◆ **Problem statement**: Copy everything in the data below exactly except the pictures.

◆ **Available records**:
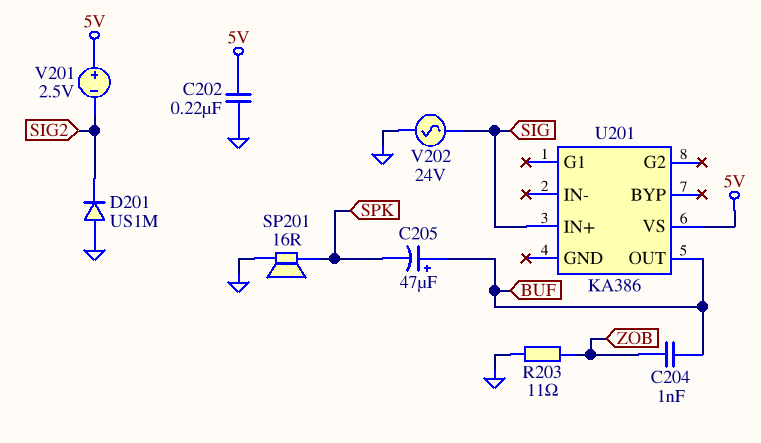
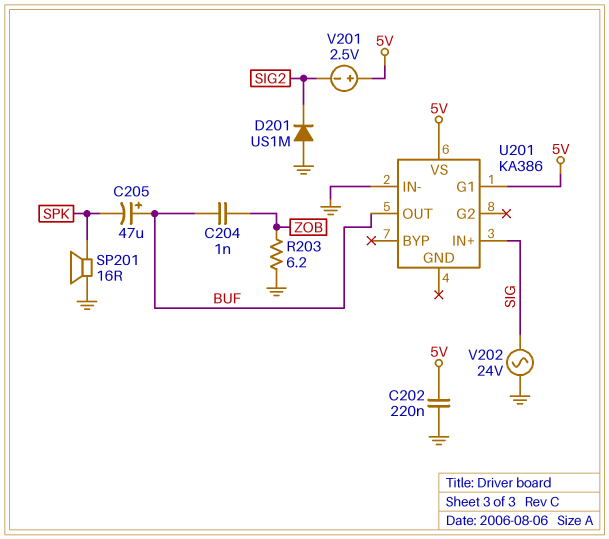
R203: 11 (GND, ZOB) -> 6.2 (GND, ZOB)
U201 pin G1: none -> 5V
U201 pin IN-: none -> GND

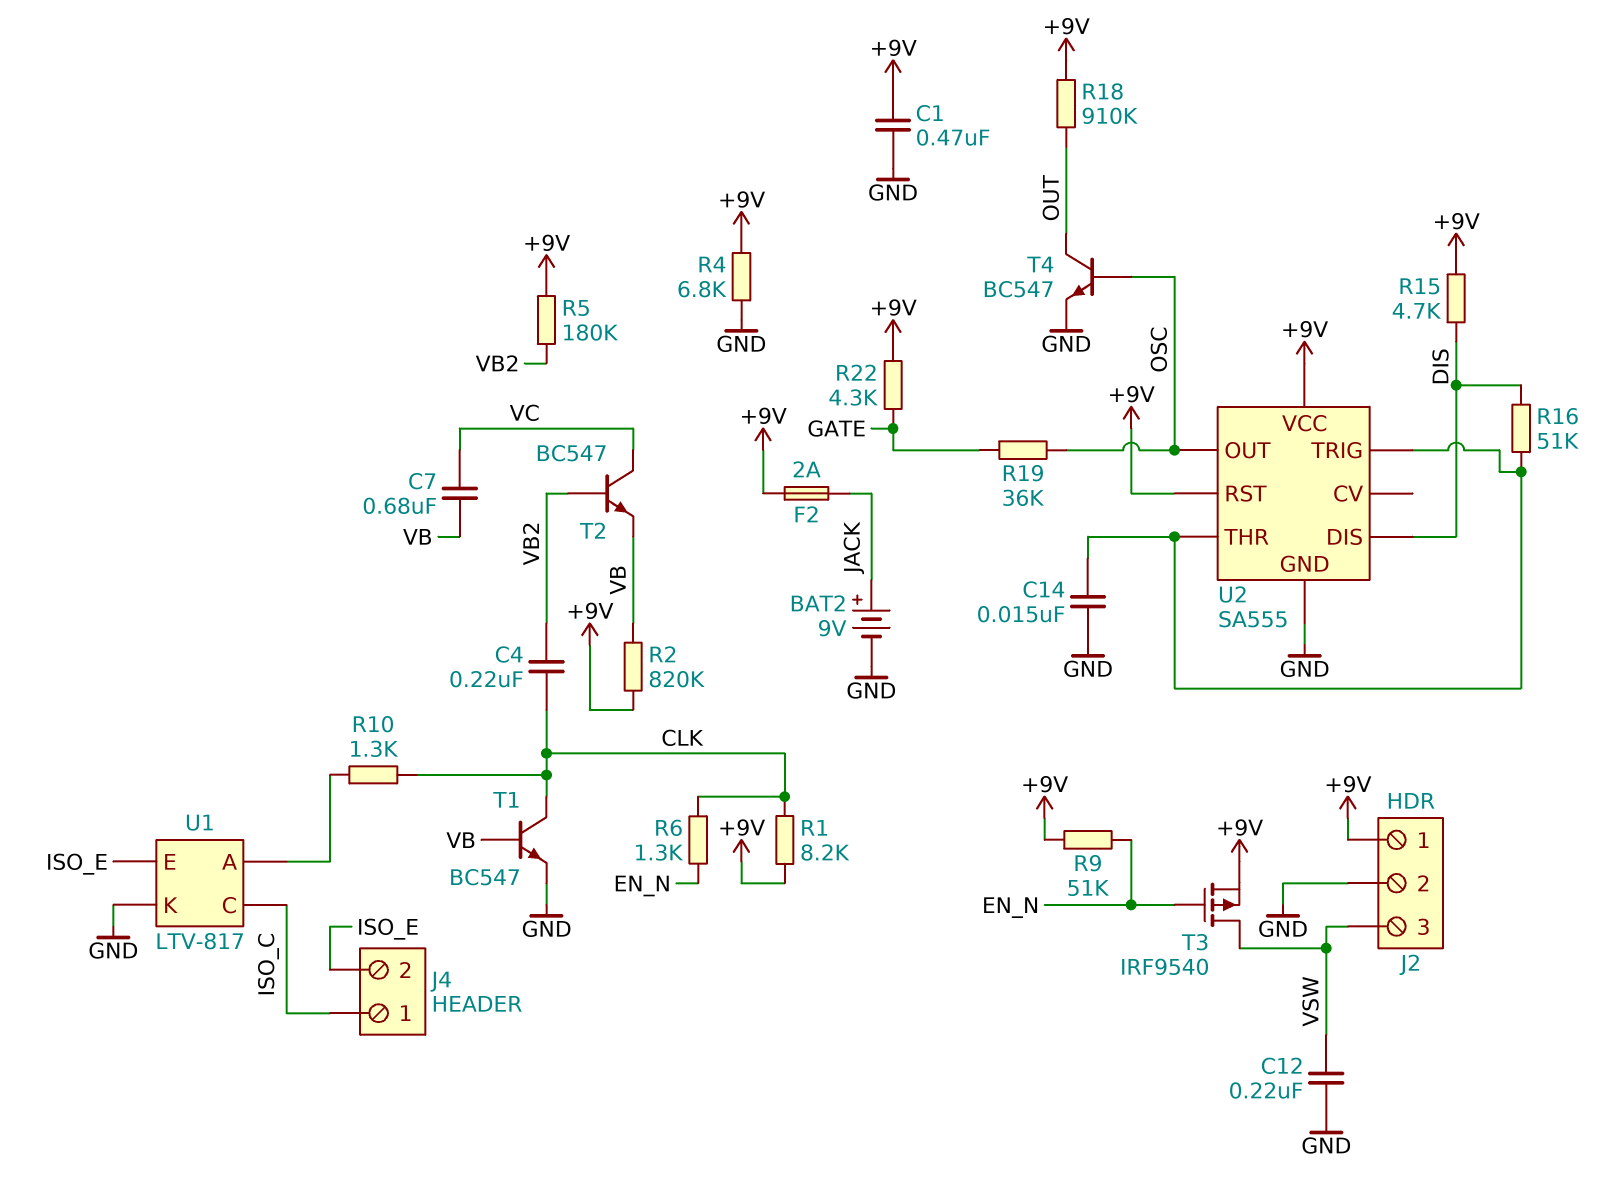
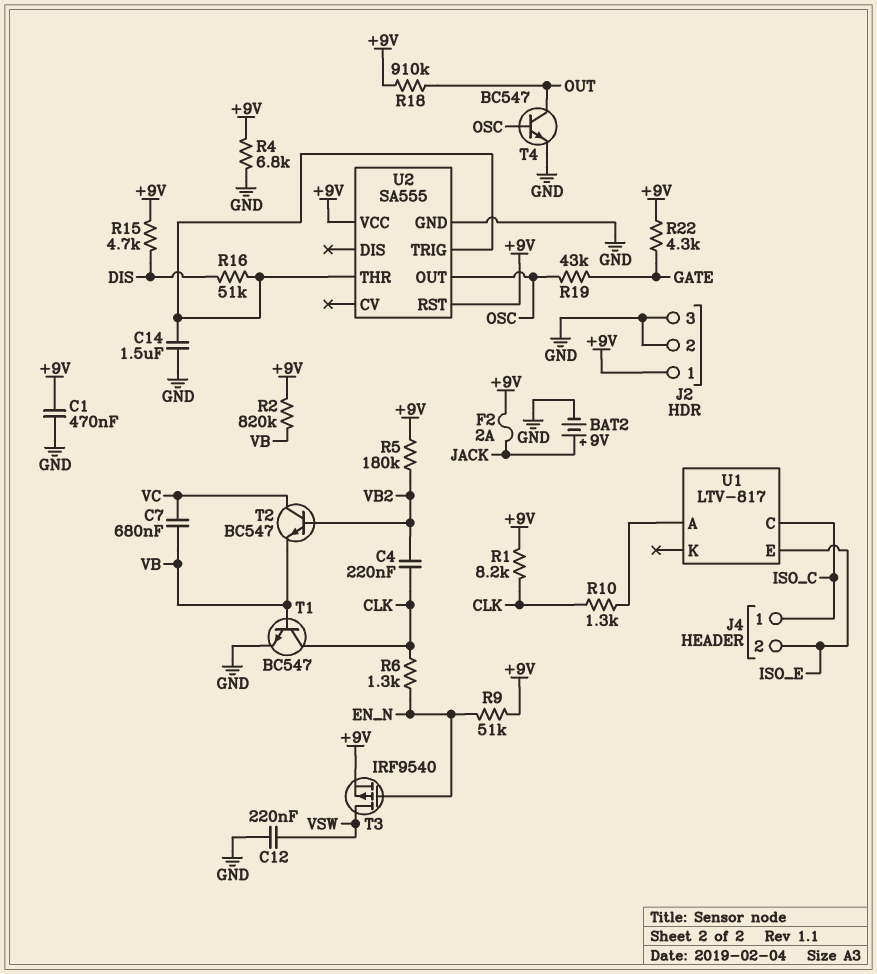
C14: 15nF (GND, U2/THR) -> 1.5uF (GND, U2/THR)
J2 pin 3: VSW -> GND
R19: 36k (GATE, OSC) -> 43k (GATE, OSC)
U1 pin K: GND -> none
U2 pin DIS: DIS -> none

◆ **The answer**:
R203: 11 (GND, ZOB) -> 6.2 (GND, ZOB)
U201 pin G1: none -> 5V
U201 pin IN-: none -> GND

C14: 15nF (GND, U2/THR) -> 1.5uF (GND, U2/THR)
J2 pin 3: VSW -> GND
R19: 36k (GATE, OSC) -> 43k (GATE, OSC)
U1 pin K: GND -> none
U2 pin DIS: DIS -> none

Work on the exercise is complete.